Task item » Looking at the entries, say how many lines contain the string "none". Offer nothing besides the number.

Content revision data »
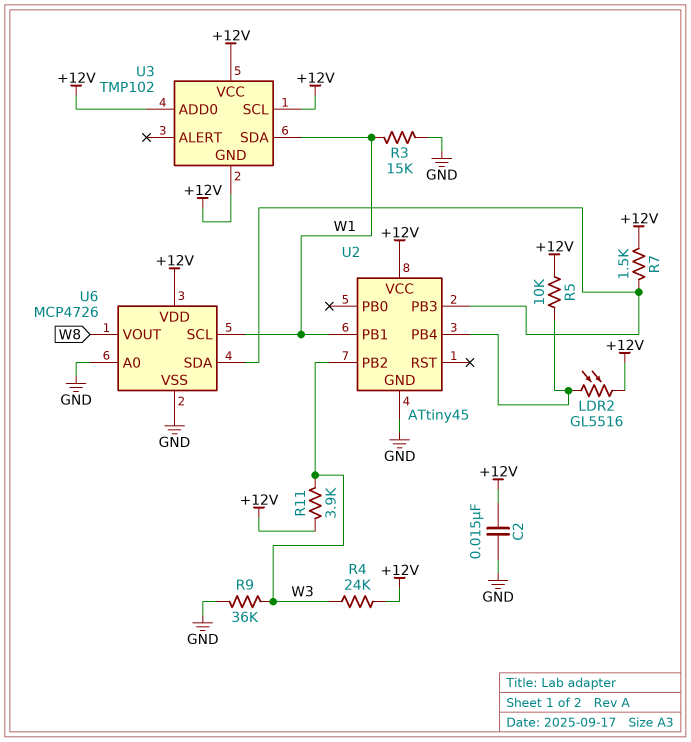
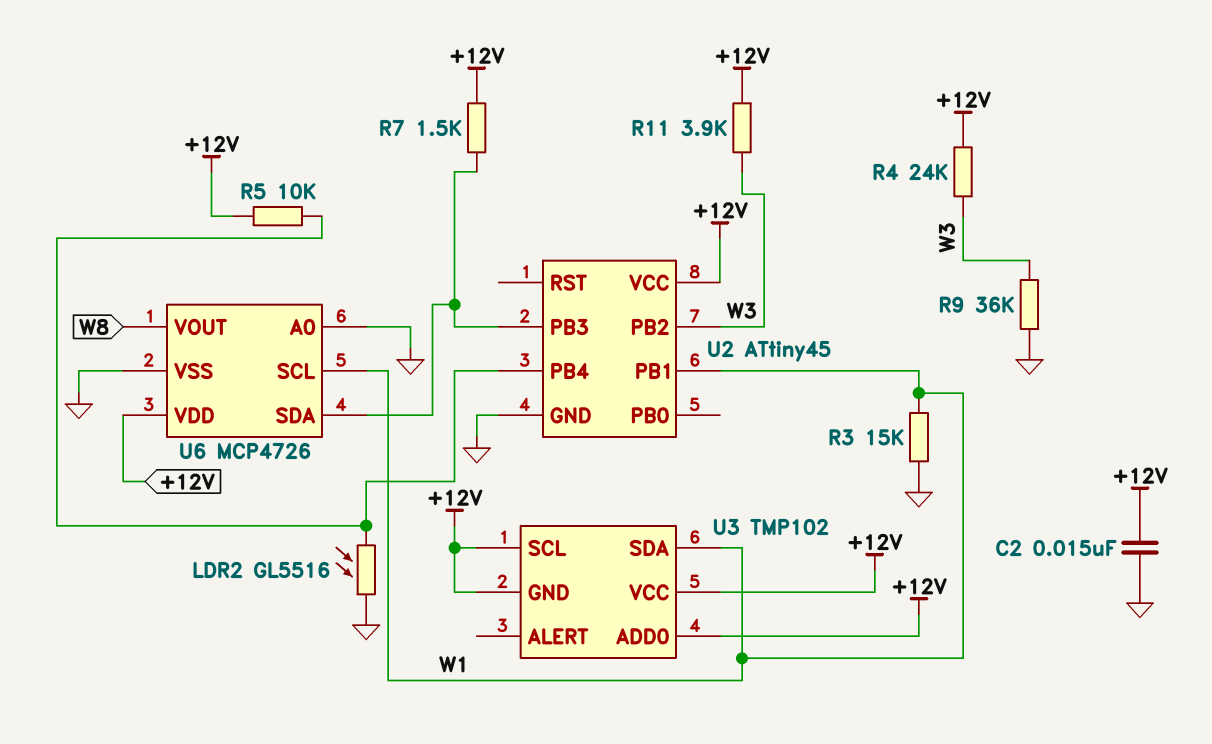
LDR2: GL5516 (+12V, U2/PB4) -> GL5516 (GND, U2/PB4)

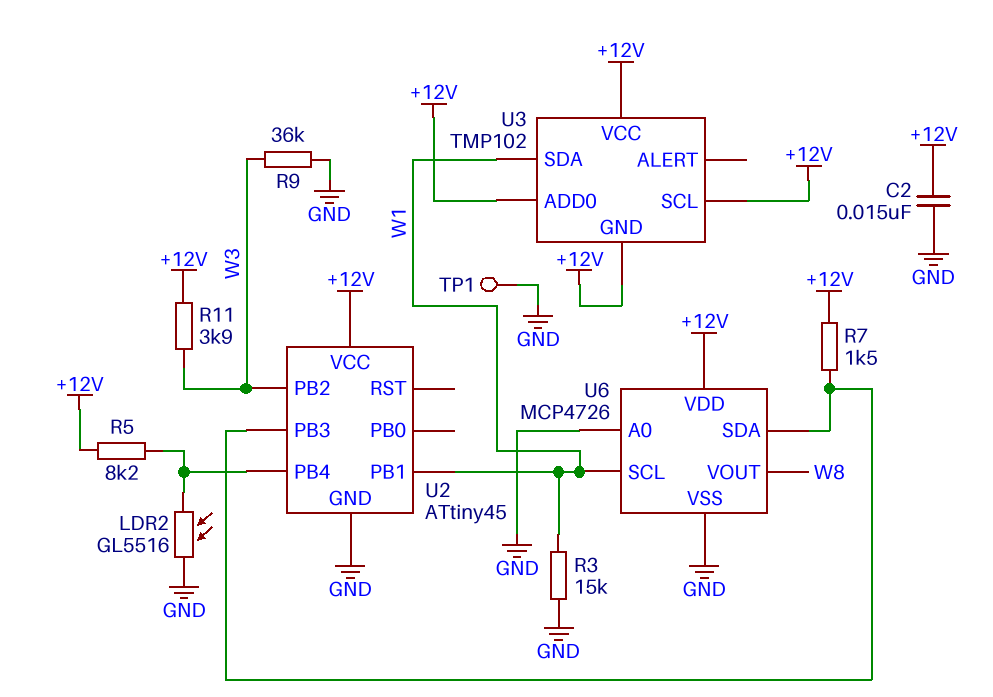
R4: 24k (+12V, W3) -> none
R5: 10k (+12V, U2/PB4) -> 8.2k (+12V, U2/PB4)
TP1: none -> test point (GND)

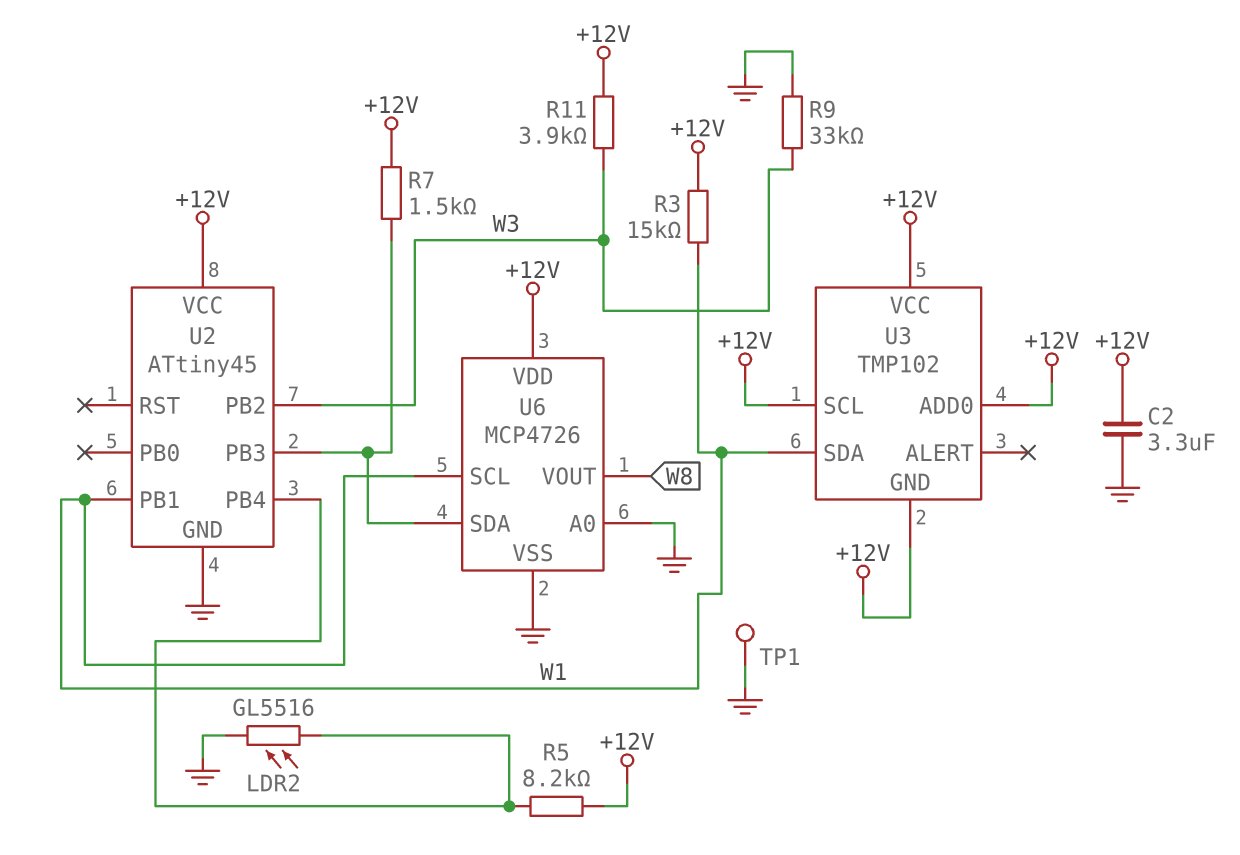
C2: 15nF (+12V, GND) -> 3.3uF (+12V, GND)
R3: 15k (GND, W1) -> 15k (+12V, W1)
R9: 36k (GND, W3) -> 33k (GND, W3)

Finished exercise » 2